▶ Work instruction:
How many lines of the items below contain the string "truck", with uppercase and lowercase treated as different? Reply with the number alone.

[Stored items from a collection]
————

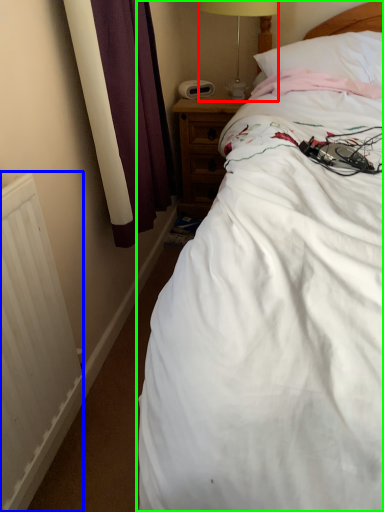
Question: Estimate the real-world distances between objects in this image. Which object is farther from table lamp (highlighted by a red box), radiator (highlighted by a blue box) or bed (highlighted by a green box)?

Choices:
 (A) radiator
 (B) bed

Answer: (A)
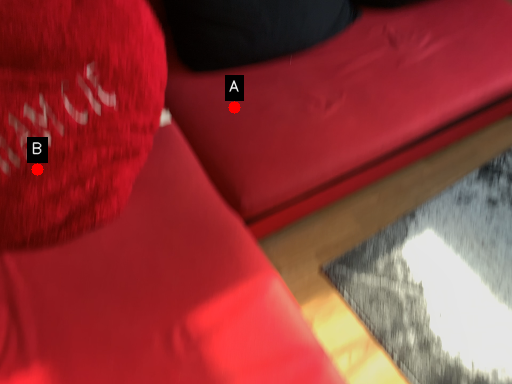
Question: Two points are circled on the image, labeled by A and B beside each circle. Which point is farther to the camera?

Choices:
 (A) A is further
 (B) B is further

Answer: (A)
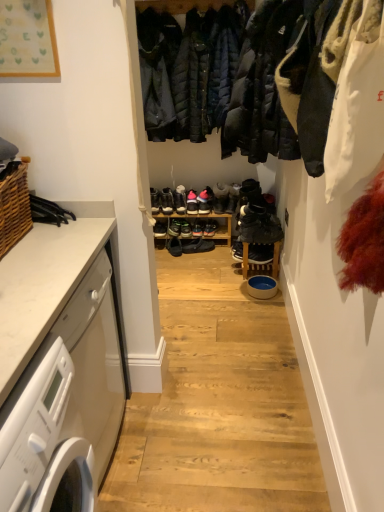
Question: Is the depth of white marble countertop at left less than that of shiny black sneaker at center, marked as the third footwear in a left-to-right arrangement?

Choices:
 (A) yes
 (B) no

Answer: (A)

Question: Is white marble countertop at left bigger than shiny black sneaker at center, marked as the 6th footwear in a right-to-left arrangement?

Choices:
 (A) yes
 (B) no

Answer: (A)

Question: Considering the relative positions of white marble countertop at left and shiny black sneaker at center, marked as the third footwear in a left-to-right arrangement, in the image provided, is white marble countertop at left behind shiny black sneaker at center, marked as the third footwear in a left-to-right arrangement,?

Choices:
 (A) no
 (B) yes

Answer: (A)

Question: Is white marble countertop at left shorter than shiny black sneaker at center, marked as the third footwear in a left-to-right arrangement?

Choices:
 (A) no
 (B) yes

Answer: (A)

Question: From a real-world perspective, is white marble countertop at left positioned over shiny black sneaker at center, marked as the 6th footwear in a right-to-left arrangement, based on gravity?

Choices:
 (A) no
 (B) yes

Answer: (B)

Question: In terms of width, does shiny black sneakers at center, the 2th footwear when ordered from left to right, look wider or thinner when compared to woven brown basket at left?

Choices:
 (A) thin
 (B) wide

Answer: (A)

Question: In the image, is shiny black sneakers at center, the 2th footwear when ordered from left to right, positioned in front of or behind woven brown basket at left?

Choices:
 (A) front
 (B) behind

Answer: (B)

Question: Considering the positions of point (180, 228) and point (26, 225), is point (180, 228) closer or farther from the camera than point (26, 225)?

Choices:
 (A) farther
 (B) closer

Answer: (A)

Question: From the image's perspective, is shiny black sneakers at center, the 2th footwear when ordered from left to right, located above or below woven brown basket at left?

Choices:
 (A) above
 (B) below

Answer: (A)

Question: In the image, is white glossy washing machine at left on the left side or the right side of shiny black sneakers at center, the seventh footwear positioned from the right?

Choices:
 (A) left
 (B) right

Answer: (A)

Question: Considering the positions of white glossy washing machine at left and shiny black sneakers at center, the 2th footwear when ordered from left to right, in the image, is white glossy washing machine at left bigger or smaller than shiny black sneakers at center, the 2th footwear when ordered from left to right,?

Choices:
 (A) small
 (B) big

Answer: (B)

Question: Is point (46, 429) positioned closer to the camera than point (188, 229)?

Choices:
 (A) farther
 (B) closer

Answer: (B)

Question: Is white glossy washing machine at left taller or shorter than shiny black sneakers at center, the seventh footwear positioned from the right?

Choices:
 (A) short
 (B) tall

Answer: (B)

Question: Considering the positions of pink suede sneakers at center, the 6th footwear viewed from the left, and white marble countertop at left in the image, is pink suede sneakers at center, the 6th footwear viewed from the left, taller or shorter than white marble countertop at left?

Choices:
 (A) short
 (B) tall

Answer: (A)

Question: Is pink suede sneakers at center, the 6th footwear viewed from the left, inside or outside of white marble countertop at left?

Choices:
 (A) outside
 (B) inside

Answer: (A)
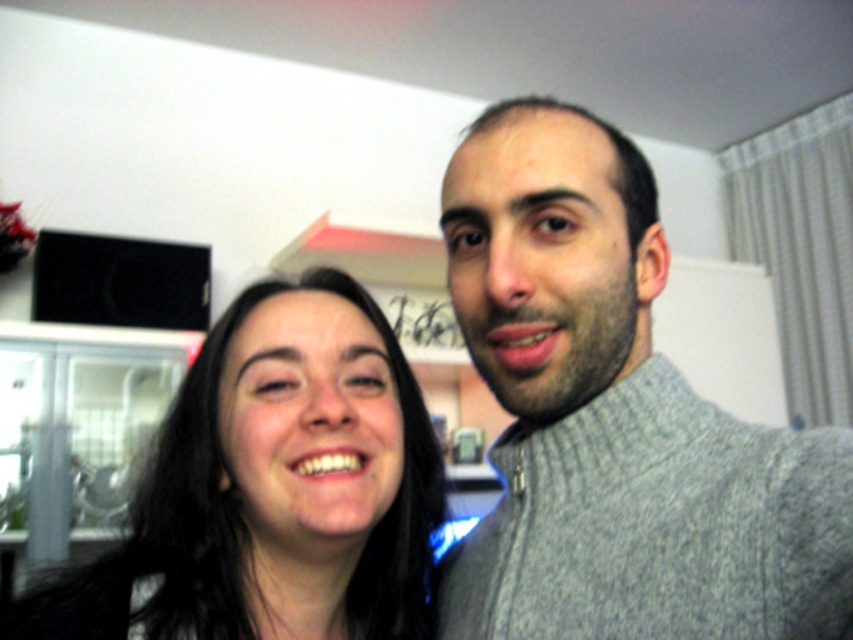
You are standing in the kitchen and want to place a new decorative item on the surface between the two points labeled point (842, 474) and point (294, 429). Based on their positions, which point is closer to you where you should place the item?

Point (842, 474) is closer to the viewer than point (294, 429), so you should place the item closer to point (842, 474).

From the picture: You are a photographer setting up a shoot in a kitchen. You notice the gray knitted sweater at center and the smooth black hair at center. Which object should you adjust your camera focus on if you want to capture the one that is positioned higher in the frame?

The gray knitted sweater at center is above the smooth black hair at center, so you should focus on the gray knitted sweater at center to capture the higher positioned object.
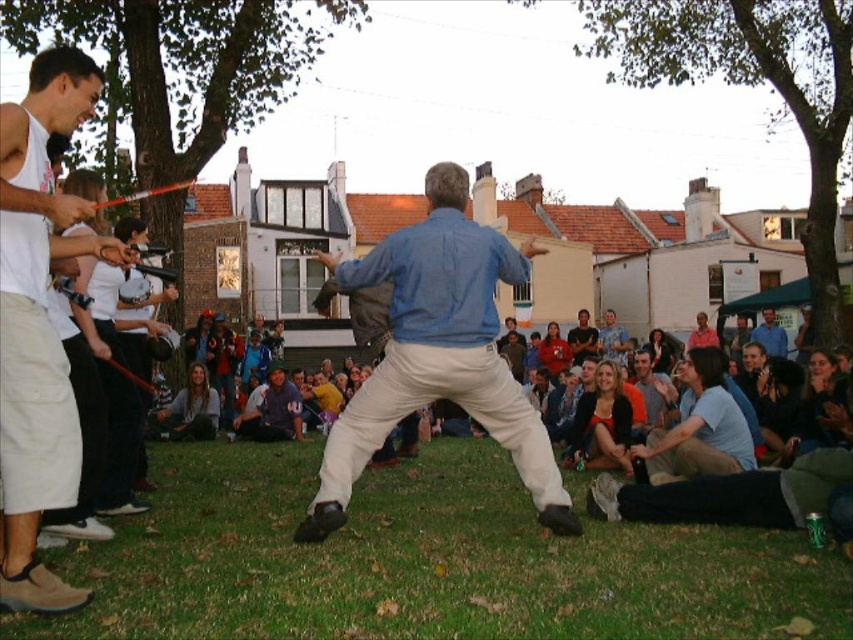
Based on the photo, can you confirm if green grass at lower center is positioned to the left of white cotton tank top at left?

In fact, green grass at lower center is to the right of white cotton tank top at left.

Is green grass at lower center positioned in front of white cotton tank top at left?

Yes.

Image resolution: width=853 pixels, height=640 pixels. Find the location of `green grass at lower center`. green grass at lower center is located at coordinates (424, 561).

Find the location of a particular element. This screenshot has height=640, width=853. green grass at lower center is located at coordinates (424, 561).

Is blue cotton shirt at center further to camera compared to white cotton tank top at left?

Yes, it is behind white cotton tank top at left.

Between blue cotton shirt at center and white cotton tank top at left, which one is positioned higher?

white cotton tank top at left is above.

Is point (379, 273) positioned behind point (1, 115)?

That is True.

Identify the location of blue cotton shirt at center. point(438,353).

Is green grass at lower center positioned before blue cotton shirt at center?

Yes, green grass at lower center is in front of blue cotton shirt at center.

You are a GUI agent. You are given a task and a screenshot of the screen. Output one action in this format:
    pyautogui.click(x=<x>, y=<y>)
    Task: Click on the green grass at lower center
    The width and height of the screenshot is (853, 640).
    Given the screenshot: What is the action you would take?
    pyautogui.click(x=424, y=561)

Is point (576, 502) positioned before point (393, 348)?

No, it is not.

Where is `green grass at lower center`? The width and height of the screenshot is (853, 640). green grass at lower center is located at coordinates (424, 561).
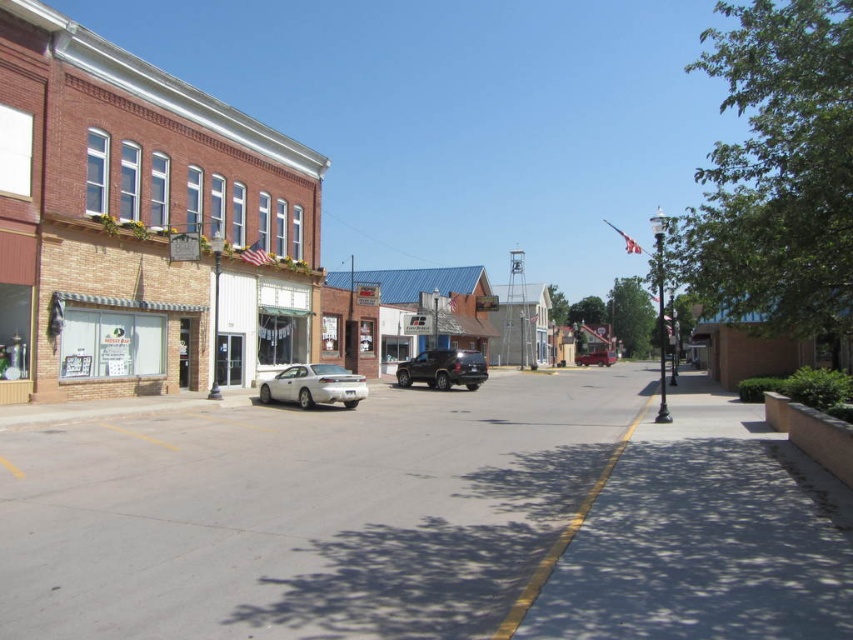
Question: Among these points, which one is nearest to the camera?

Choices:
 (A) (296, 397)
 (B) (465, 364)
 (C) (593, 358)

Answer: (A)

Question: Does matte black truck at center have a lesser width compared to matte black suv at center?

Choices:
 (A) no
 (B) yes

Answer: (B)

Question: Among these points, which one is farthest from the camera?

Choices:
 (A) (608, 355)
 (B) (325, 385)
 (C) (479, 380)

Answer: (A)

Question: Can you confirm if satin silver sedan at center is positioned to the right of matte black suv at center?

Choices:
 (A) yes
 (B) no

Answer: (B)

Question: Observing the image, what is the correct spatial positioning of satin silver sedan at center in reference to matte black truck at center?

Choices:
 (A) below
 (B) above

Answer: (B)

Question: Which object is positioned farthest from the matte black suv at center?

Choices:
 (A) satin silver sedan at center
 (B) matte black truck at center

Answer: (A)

————

▶ Your solution:
3